Material provided section start
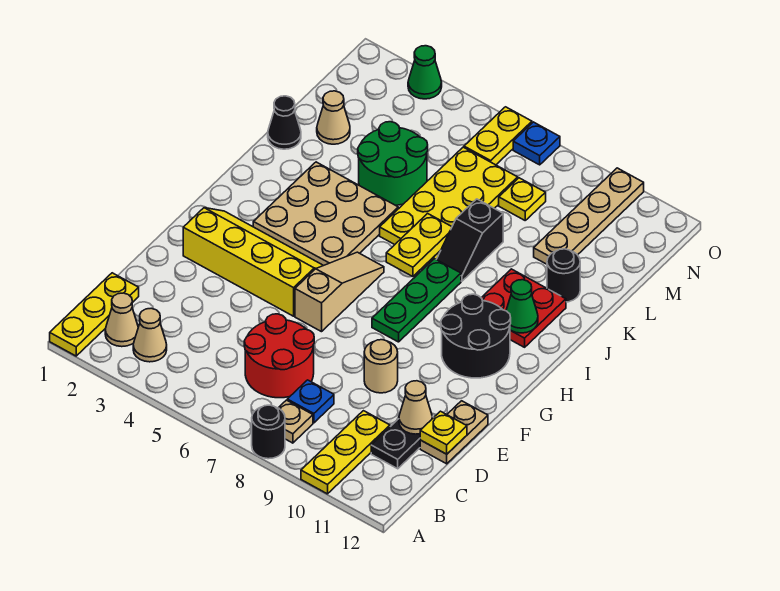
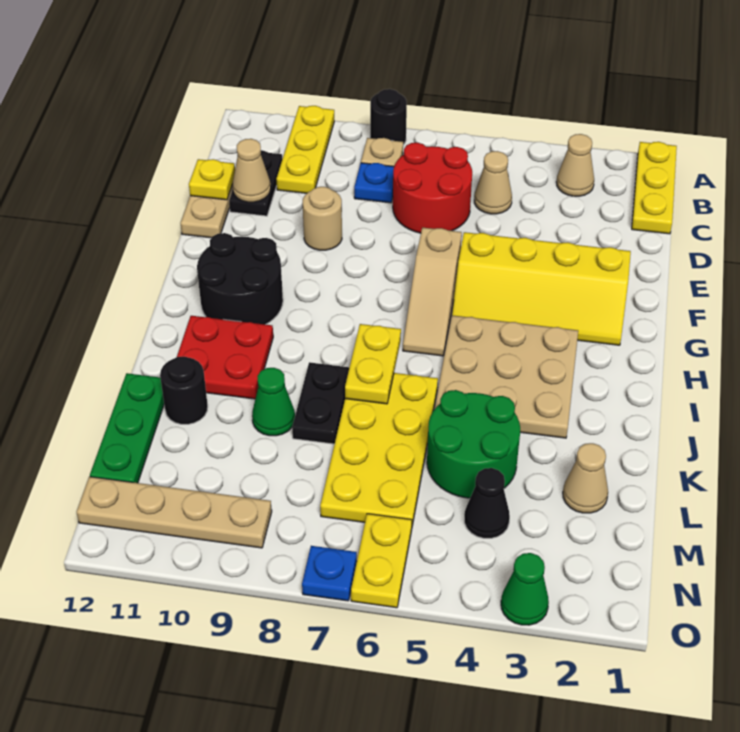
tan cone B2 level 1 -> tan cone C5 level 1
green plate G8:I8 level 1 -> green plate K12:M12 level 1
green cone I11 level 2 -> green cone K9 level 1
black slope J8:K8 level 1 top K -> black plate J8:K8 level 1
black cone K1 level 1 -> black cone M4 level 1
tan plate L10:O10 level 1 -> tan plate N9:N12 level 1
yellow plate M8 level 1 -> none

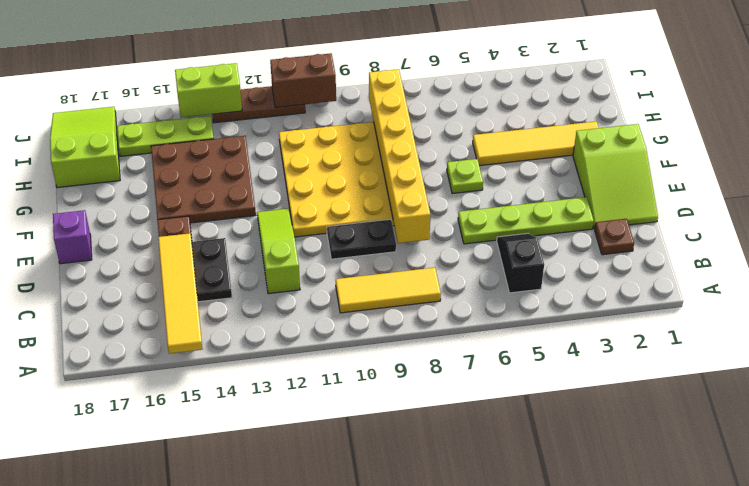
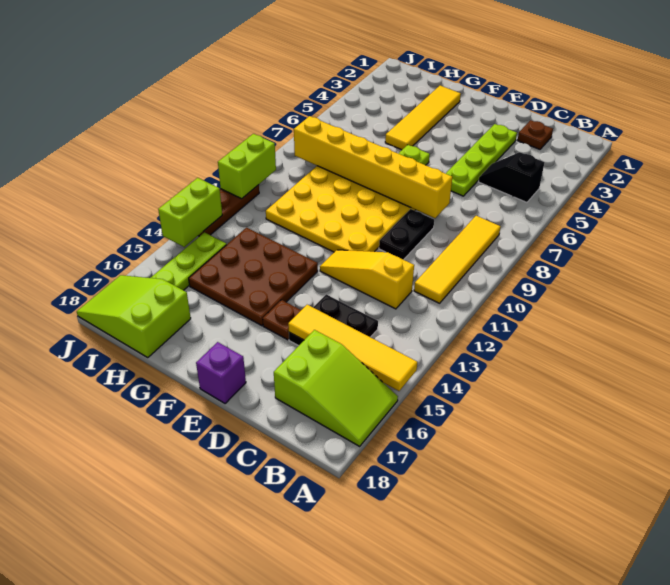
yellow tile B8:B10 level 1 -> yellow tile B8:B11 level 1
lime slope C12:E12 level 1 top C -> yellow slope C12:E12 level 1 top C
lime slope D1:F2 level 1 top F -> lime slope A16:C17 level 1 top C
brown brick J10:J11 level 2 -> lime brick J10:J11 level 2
Material provided section end
Material provided section start
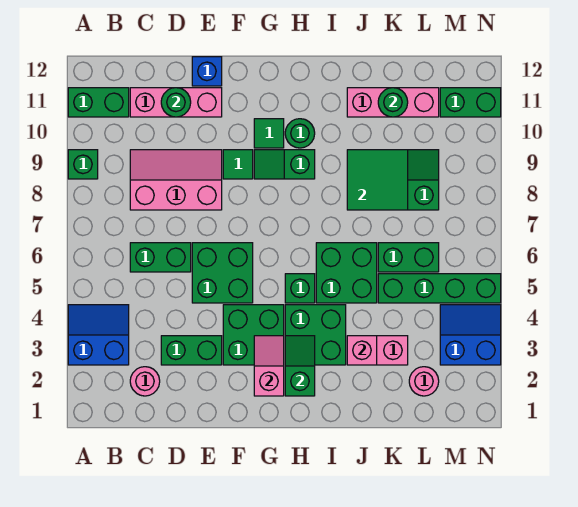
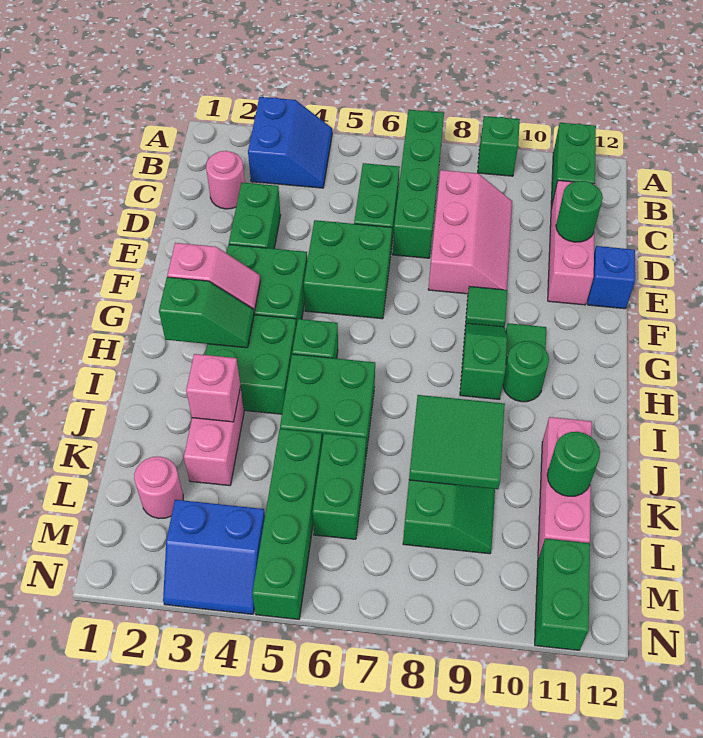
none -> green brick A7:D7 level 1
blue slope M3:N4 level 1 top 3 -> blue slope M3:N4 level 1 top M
Material provided section end
Material provided section start
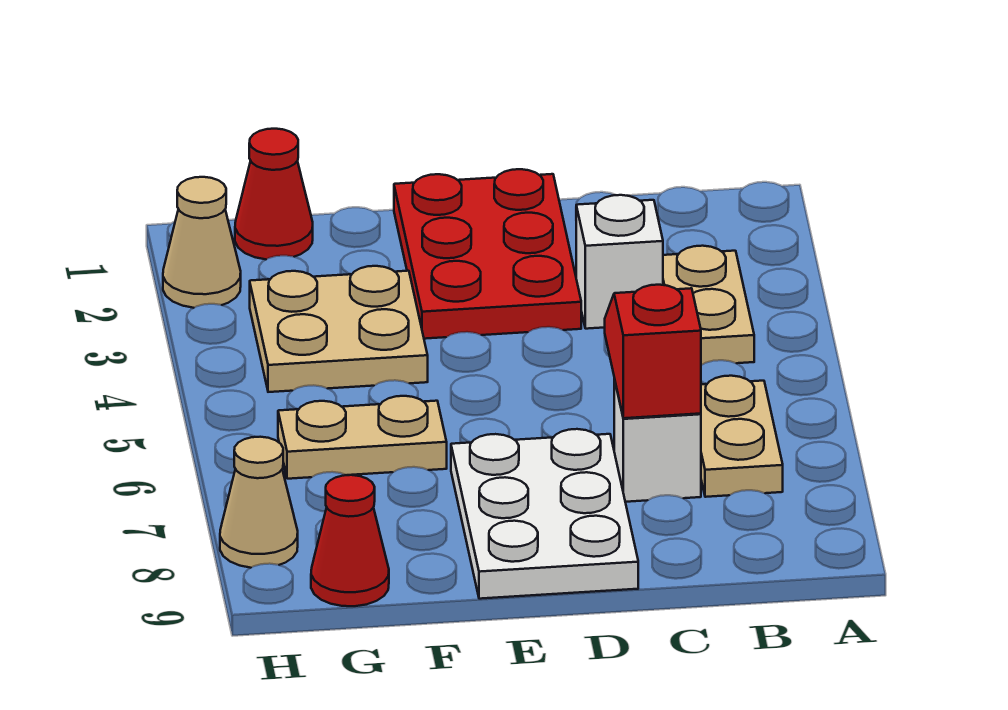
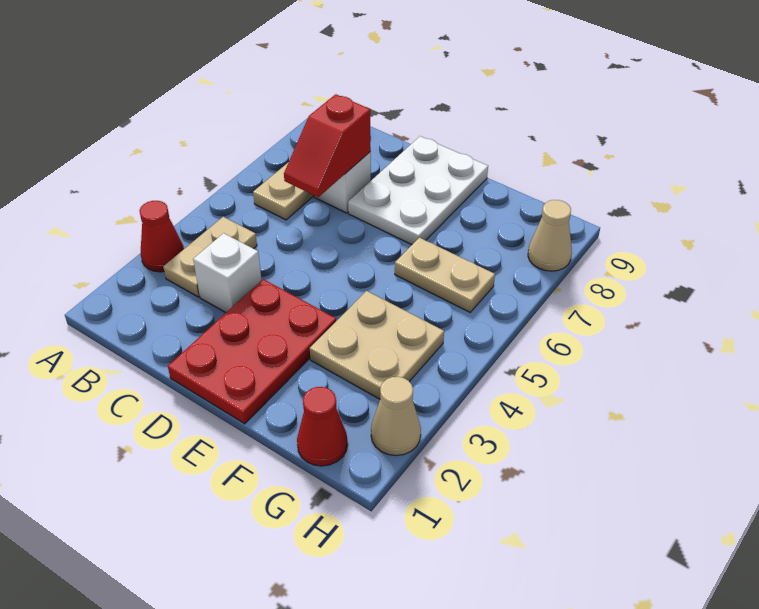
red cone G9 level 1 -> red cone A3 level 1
Material provided section end
Your objective:
The response must hold only the lines above from the line with "yellow tile B8:B10" through the line with "brown brick J10:J11", each copied exactly, both ends kept.

Task response:
yellow tile B8:B10 level 1 -> yellow tile B8:B11 level 1
lime slope C12:E12 level 1 top C -> yellow slope C12:E12 level 1 top C
lime slope D1:F2 level 1 top F -> lime slope A16:C17 level 1 top C
brown brick J10:J11 level 2 -> lime brick J10:J11 level 2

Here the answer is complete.